**WORK TASK**: As an exercise, transcribe the data below in full and exactly, omitting pictures.

**RECORDED INFORMATION**:
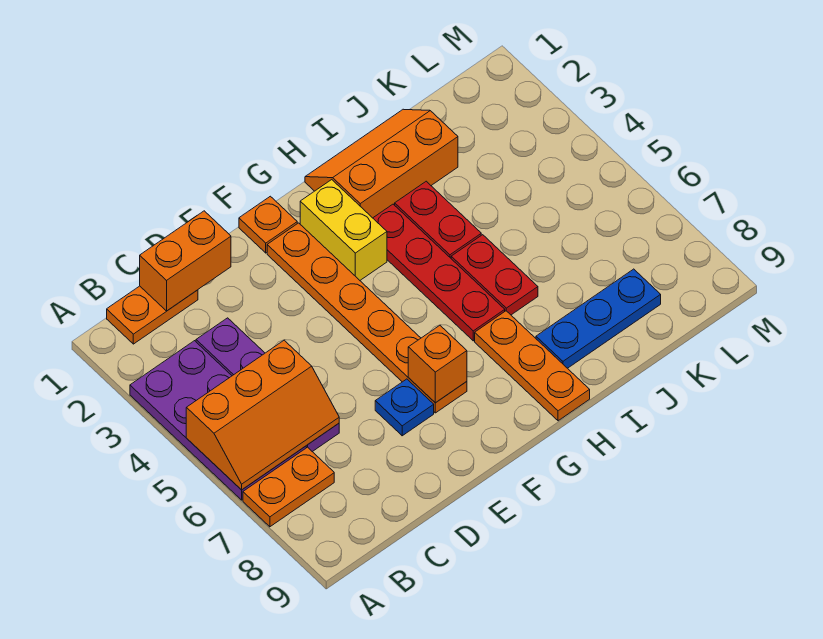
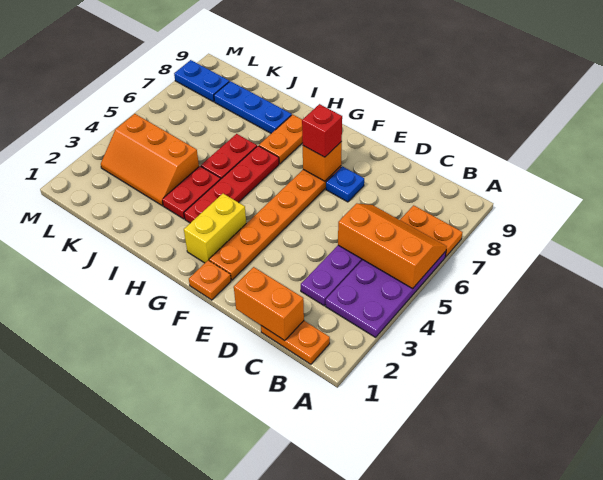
none -> red brick F7 level 3
orange slope H1:J2 level 1 top 2 -> orange slope J3:L4 level 1 top 4
orange plate H7:H9 level 1 -> orange plate H7:H8 level 1
none -> blue plate L8:M8 level 1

**ANSWER SECTION**:
none -> red brick F7 level 3
orange slope H1:J2 level 1 top 2 -> orange slope J3:L4 level 1 top 4
orange plate H7:H9 level 1 -> orange plate H7:H8 level 1
none -> blue plate L8:M8 level 1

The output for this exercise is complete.